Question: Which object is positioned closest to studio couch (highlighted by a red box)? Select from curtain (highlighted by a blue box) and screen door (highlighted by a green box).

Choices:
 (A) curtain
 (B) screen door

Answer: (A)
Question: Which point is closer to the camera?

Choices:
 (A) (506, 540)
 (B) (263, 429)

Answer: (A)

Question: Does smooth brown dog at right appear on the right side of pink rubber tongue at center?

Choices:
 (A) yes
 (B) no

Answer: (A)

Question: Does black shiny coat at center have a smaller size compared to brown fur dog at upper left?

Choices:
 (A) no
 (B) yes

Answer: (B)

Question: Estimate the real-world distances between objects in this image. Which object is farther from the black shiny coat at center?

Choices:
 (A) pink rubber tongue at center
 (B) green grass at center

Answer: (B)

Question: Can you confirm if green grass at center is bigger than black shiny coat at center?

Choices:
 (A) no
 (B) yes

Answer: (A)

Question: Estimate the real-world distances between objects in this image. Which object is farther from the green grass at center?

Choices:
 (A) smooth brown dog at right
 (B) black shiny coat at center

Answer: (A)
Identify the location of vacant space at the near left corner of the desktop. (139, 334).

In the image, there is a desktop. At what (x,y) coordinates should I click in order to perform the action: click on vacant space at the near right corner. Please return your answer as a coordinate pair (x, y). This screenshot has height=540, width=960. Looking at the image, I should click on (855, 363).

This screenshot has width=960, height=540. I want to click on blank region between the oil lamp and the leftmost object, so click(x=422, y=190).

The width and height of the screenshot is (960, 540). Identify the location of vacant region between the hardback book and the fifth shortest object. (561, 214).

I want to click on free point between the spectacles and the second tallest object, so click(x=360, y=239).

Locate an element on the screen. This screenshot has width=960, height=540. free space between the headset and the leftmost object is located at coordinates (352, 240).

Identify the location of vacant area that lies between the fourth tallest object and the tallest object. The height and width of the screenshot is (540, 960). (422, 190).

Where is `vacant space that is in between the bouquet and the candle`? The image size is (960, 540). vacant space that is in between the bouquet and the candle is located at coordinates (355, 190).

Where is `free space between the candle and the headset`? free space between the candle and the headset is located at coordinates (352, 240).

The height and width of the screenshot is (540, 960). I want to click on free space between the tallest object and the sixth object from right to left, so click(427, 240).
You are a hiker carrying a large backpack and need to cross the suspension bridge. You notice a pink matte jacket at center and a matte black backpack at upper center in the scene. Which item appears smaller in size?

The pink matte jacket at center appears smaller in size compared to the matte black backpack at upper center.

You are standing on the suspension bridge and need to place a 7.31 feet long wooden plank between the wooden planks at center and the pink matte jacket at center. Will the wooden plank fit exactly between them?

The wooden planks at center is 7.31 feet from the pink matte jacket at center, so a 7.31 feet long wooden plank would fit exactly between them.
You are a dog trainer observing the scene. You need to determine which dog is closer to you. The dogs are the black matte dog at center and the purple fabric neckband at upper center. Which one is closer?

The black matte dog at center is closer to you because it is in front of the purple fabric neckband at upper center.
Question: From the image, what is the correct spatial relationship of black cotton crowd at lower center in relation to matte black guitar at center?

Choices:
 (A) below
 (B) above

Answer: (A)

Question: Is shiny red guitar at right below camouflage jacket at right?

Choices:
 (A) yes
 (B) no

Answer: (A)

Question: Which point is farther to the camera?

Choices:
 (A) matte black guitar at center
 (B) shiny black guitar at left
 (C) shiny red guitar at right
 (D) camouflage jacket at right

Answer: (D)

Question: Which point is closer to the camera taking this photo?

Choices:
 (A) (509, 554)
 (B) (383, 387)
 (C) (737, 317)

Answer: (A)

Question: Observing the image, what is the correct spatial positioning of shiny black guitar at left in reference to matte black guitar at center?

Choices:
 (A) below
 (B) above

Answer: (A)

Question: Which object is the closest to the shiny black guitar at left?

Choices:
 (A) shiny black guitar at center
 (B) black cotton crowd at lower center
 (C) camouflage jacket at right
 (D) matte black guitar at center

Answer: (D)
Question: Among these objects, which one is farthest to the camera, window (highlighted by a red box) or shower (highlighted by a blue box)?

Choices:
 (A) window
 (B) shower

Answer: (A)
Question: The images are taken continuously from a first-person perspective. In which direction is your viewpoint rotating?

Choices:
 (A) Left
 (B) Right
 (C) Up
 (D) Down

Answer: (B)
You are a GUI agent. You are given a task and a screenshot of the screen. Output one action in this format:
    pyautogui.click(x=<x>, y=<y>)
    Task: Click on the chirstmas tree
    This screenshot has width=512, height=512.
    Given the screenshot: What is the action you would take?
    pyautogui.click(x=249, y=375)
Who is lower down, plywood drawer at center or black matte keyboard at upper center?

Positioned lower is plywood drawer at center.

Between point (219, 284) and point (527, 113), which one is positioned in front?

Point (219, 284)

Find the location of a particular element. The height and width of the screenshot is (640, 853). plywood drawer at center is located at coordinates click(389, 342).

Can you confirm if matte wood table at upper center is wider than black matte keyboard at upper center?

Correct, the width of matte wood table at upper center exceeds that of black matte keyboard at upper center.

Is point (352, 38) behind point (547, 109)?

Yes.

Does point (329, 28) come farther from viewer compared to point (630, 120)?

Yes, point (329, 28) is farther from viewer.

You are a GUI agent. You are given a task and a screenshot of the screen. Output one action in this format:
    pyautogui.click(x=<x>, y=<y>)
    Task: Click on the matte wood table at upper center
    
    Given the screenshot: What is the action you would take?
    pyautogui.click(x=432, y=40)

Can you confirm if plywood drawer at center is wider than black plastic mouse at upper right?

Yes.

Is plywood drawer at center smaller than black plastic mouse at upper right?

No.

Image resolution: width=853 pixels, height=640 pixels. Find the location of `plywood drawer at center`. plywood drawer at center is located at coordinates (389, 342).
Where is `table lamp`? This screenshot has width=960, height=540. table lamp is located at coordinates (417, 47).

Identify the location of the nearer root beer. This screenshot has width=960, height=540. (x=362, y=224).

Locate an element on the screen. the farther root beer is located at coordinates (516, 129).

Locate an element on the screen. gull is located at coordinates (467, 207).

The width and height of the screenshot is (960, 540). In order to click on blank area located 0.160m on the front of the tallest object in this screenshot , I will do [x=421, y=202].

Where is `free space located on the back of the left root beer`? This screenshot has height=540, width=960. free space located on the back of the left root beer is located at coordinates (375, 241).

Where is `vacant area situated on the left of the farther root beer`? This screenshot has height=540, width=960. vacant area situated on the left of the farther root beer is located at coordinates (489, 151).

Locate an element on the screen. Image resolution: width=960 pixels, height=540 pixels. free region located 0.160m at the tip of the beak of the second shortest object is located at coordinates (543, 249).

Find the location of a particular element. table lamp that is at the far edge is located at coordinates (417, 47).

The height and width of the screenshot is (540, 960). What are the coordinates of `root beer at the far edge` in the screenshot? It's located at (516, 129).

━━━

▸ **Problem to solve**
Rewrite all of the rows above, substituting "soda" for "root beer" at every occurrence and leaving everything else unchanged.

▸ **Result**
Question: Which object is positioned closest to studio couch (highlighted by a red box)? Select from curtain (highlighted by a blue box) and screen door (highlighted by a green box).

Choices:
 (A) curtain
 (B) screen door

Answer: (A)
Question: Which point is closer to the camera?

Choices:
 (A) (506, 540)
 (B) (263, 429)

Answer: (A)

Question: Does smooth brown dog at right appear on the right side of pink rubber tongue at center?

Choices:
 (A) yes
 (B) no

Answer: (A)

Question: Does black shiny coat at center have a smaller size compared to brown fur dog at upper left?

Choices:
 (A) no
 (B) yes

Answer: (B)

Question: Estimate the real-world distances between objects in this image. Which object is farther from the black shiny coat at center?

Choices:
 (A) pink rubber tongue at center
 (B) green grass at center

Answer: (B)

Question: Can you confirm if green grass at center is bigger than black shiny coat at center?

Choices:
 (A) no
 (B) yes

Answer: (A)

Question: Estimate the real-world distances between objects in this image. Which object is farther from the green grass at center?

Choices:
 (A) smooth brown dog at right
 (B) black shiny coat at center

Answer: (A)
Identify the location of vacant space at the near left corner of the desktop. (139, 334).

In the image, there is a desktop. At what (x,y) coordinates should I click in order to perform the action: click on vacant space at the near right corner. Please return your answer as a coordinate pair (x, y). This screenshot has height=540, width=960. Looking at the image, I should click on (855, 363).

This screenshot has width=960, height=540. I want to click on blank region between the oil lamp and the leftmost object, so click(x=422, y=190).

The width and height of the screenshot is (960, 540). Identify the location of vacant region between the hardback book and the fifth shortest object. (561, 214).

I want to click on free point between the spectacles and the second tallest object, so click(x=360, y=239).

Locate an element on the screen. This screenshot has width=960, height=540. free space between the headset and the leftmost object is located at coordinates (352, 240).

Identify the location of vacant area that lies between the fourth tallest object and the tallest object. The height and width of the screenshot is (540, 960). (422, 190).

Where is `vacant space that is in between the bouquet and the candle`? The image size is (960, 540). vacant space that is in between the bouquet and the candle is located at coordinates (355, 190).

Where is `free space between the candle and the headset`? free space between the candle and the headset is located at coordinates (352, 240).

The height and width of the screenshot is (540, 960). I want to click on free space between the tallest object and the sixth object from right to left, so click(427, 240).
You are a hiker carrying a large backpack and need to cross the suspension bridge. You notice a pink matte jacket at center and a matte black backpack at upper center in the scene. Which item appears smaller in size?

The pink matte jacket at center appears smaller in size compared to the matte black backpack at upper center.

You are standing on the suspension bridge and need to place a 7.31 feet long wooden plank between the wooden planks at center and the pink matte jacket at center. Will the wooden plank fit exactly between them?

The wooden planks at center is 7.31 feet from the pink matte jacket at center, so a 7.31 feet long wooden plank would fit exactly between them.
You are a dog trainer observing the scene. You need to determine which dog is closer to you. The dogs are the black matte dog at center and the purple fabric neckband at upper center. Which one is closer?

The black matte dog at center is closer to you because it is in front of the purple fabric neckband at upper center.
Question: From the image, what is the correct spatial relationship of black cotton crowd at lower center in relation to matte black guitar at center?

Choices:
 (A) below
 (B) above

Answer: (A)

Question: Is shiny red guitar at right below camouflage jacket at right?

Choices:
 (A) yes
 (B) no

Answer: (A)

Question: Which point is farther to the camera?

Choices:
 (A) matte black guitar at center
 (B) shiny black guitar at left
 (C) shiny red guitar at right
 (D) camouflage jacket at right

Answer: (D)

Question: Which point is closer to the camera taking this photo?

Choices:
 (A) (509, 554)
 (B) (383, 387)
 (C) (737, 317)

Answer: (A)

Question: Observing the image, what is the correct spatial positioning of shiny black guitar at left in reference to matte black guitar at center?

Choices:
 (A) below
 (B) above

Answer: (A)

Question: Which object is the closest to the shiny black guitar at left?

Choices:
 (A) shiny black guitar at center
 (B) black cotton crowd at lower center
 (C) camouflage jacket at right
 (D) matte black guitar at center

Answer: (D)
Question: Among these objects, which one is farthest to the camera, window (highlighted by a red box) or shower (highlighted by a blue box)?

Choices:
 (A) window
 (B) shower

Answer: (A)
Question: The images are taken continuously from a first-person perspective. In which direction is your viewpoint rotating?

Choices:
 (A) Left
 (B) Right
 (C) Up
 (D) Down

Answer: (B)
You are a GUI agent. You are given a task and a screenshot of the screen. Output one action in this format:
    pyautogui.click(x=<x>, y=<y>)
    Task: Click on the chirstmas tree
    This screenshot has width=512, height=512.
    Given the screenshot: What is the action you would take?
    pyautogui.click(x=249, y=375)
Who is lower down, plywood drawer at center or black matte keyboard at upper center?

Positioned lower is plywood drawer at center.

Between point (219, 284) and point (527, 113), which one is positioned in front?

Point (219, 284)

Find the location of a particular element. The height and width of the screenshot is (640, 853). plywood drawer at center is located at coordinates click(389, 342).

Can you confirm if matte wood table at upper center is wider than black matte keyboard at upper center?

Correct, the width of matte wood table at upper center exceeds that of black matte keyboard at upper center.

Is point (352, 38) behind point (547, 109)?

Yes.

Does point (329, 28) come farther from viewer compared to point (630, 120)?

Yes, point (329, 28) is farther from viewer.

You are a GUI agent. You are given a task and a screenshot of the screen. Output one action in this format:
    pyautogui.click(x=<x>, y=<y>)
    Task: Click on the matte wood table at upper center
    
    Given the screenshot: What is the action you would take?
    pyautogui.click(x=432, y=40)

Can you confirm if plywood drawer at center is wider than black plastic mouse at upper right?

Yes.

Is plywood drawer at center smaller than black plastic mouse at upper right?

No.

Image resolution: width=853 pixels, height=640 pixels. Find the location of `plywood drawer at center`. plywood drawer at center is located at coordinates (389, 342).
Where is `table lamp`? This screenshot has width=960, height=540. table lamp is located at coordinates (417, 47).

Identify the location of the nearer soda. This screenshot has width=960, height=540. (x=362, y=224).

Locate an element on the screen. the farther soda is located at coordinates (516, 129).

Locate an element on the screen. gull is located at coordinates (467, 207).

The width and height of the screenshot is (960, 540). In order to click on blank area located 0.160m on the front of the tallest object in this screenshot , I will do [x=421, y=202].

Where is `free space located on the back of the left soda`? This screenshot has height=540, width=960. free space located on the back of the left soda is located at coordinates (375, 241).

Where is `vacant area situated on the left of the farther soda`? This screenshot has height=540, width=960. vacant area situated on the left of the farther soda is located at coordinates (489, 151).

Locate an element on the screen. Image resolution: width=960 pixels, height=540 pixels. free region located 0.160m at the tip of the beak of the second shortest object is located at coordinates (543, 249).

Find the location of a particular element. table lamp that is at the far edge is located at coordinates (417, 47).

The height and width of the screenshot is (540, 960). What are the coordinates of `soda at the far edge` in the screenshot? It's located at (516, 129).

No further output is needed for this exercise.